Data extract:
=== Section Start ===

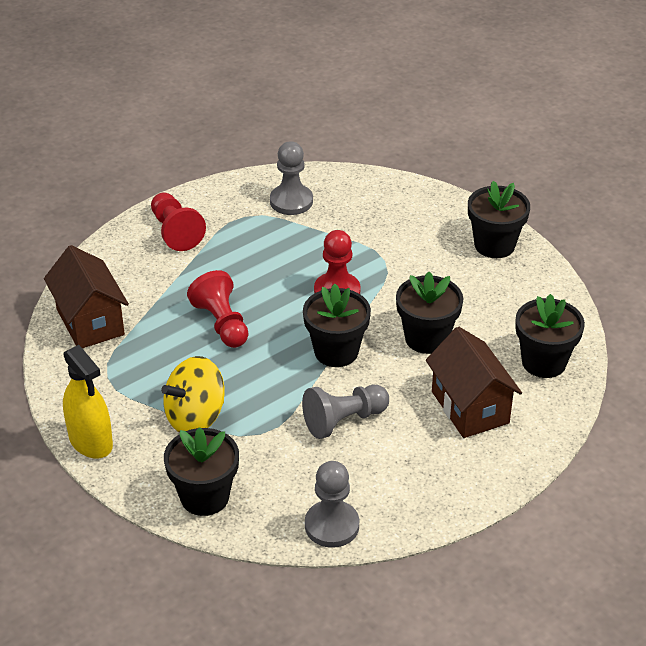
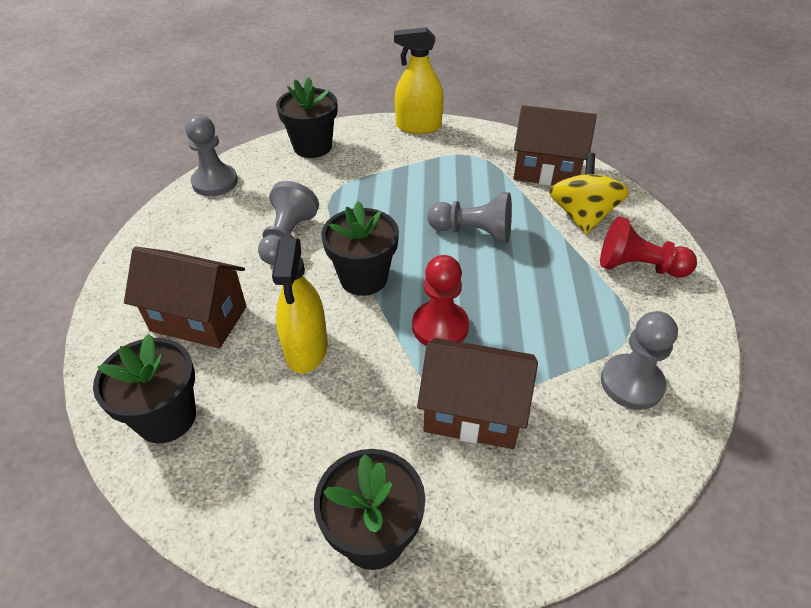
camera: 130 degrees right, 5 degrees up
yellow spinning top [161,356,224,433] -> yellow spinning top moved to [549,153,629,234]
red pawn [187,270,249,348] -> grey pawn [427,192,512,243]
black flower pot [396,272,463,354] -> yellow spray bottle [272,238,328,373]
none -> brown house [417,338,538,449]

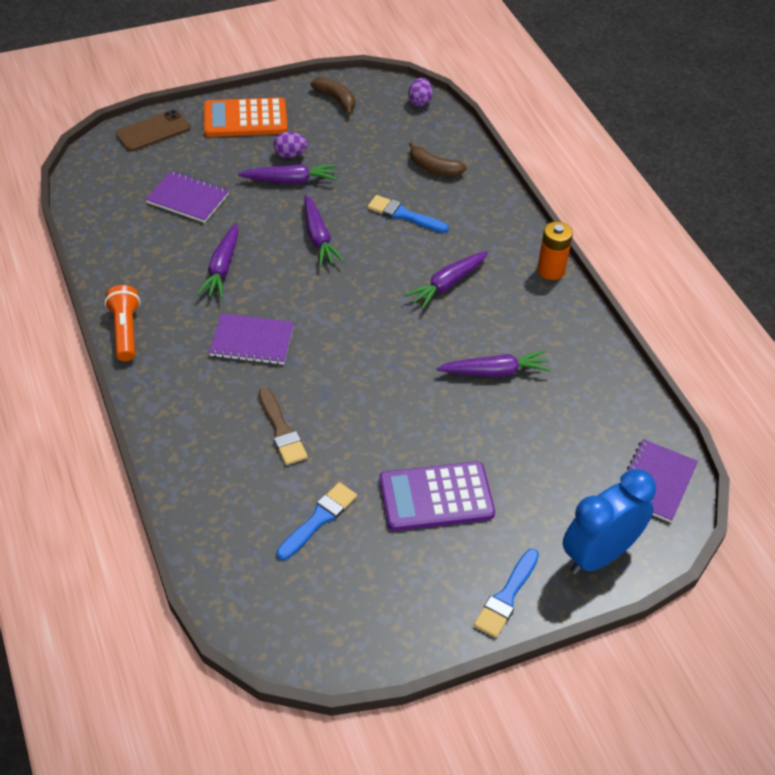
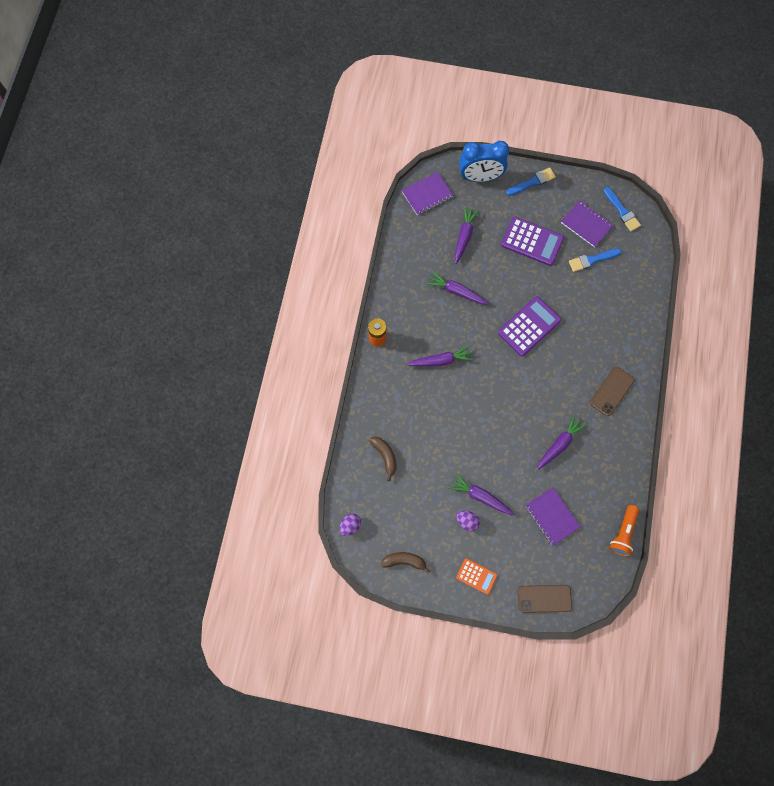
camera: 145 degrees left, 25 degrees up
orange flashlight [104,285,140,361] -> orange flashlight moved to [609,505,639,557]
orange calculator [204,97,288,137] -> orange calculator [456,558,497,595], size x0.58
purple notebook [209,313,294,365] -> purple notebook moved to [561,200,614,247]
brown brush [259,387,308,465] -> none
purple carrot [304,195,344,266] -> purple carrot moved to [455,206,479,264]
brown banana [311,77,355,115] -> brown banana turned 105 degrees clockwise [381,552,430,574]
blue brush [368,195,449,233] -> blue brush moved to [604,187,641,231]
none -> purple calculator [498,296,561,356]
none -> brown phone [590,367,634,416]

=== Section End ===

The problem: Lines with the string "purple": pick each one out of the material and return it.

Answer section:
purple notebook [209,313,294,365] -> purple notebook moved to [561,200,614,247]
purple carrot [304,195,344,266] -> purple carrot moved to [455,206,479,264]
none -> purple calculator [498,296,561,356]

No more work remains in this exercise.